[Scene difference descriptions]
○ ○ ○

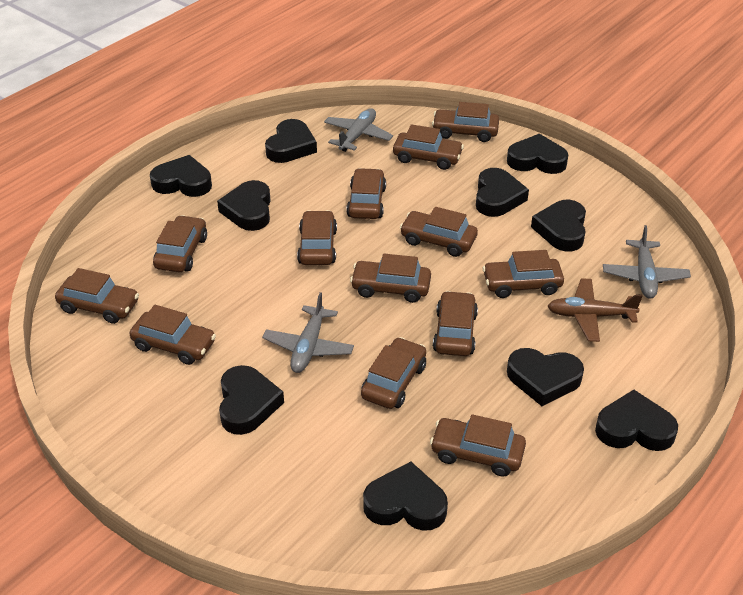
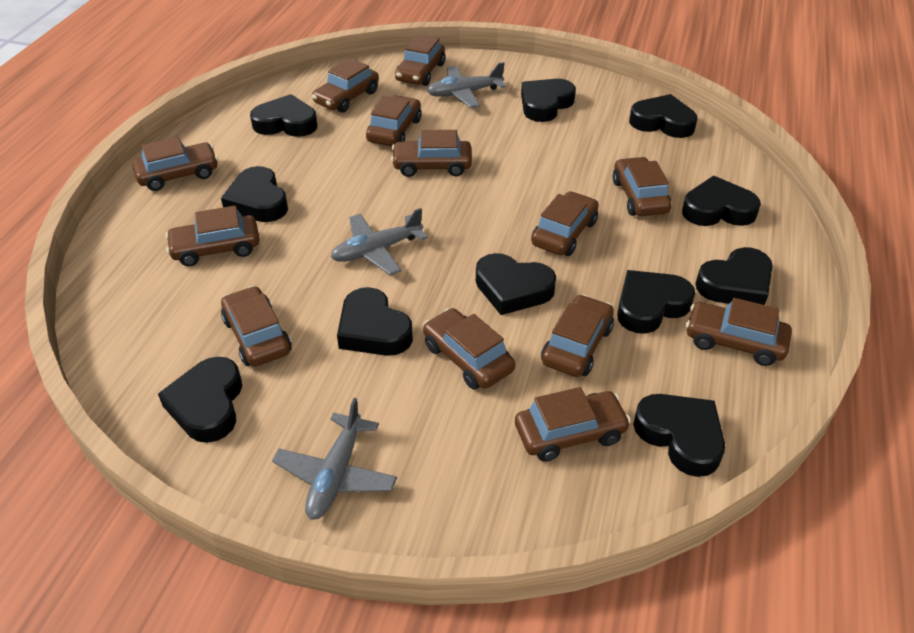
black heart: 10 -> 11
brown plane: 1 -> 0

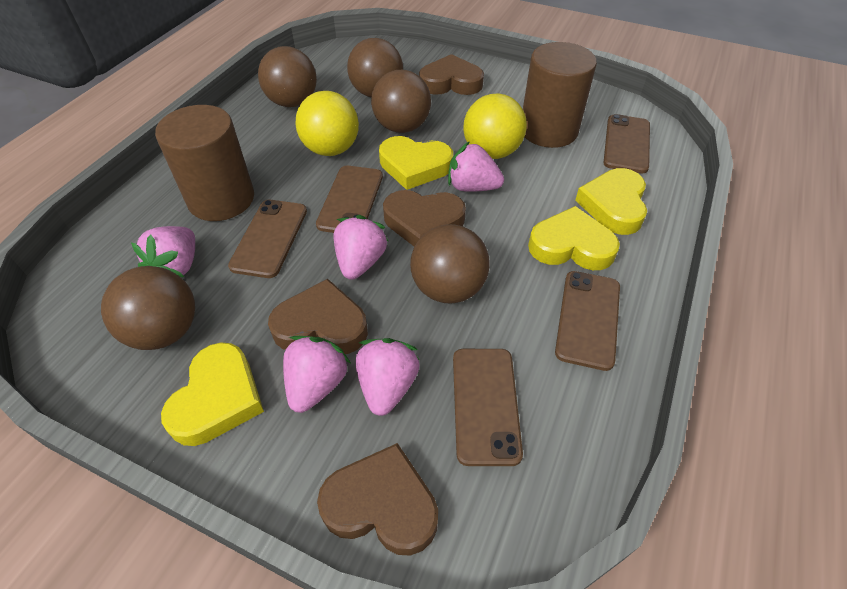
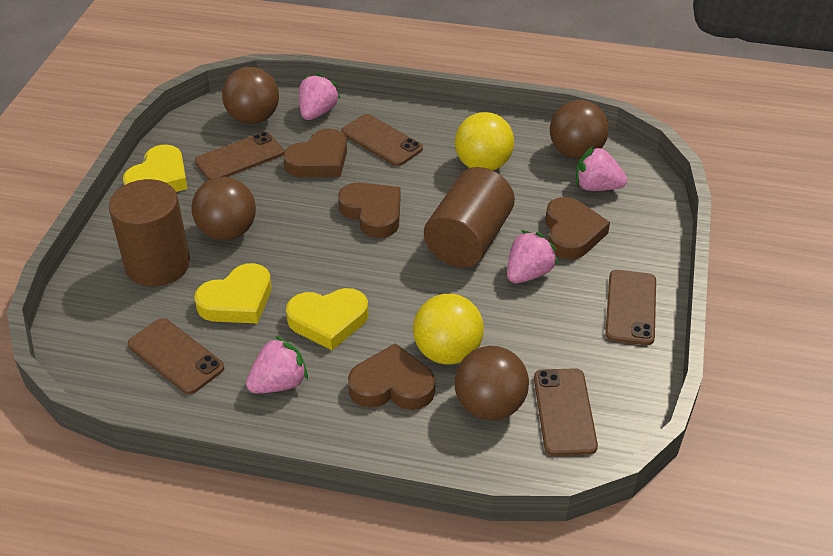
brown ball: 5 -> 4
pink strawberry: 5 -> 4
yellow heart: 4 -> 3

○ ○ ○

YOUR ASSIGNMENT >> Take the lines above from the one holding "brown ball: 5 -> 4" to the last and output them exactly.

TASK RESPONSE >>
brown ball: 5 -> 4
pink strawberry: 5 -> 4
yellow heart: 4 -> 3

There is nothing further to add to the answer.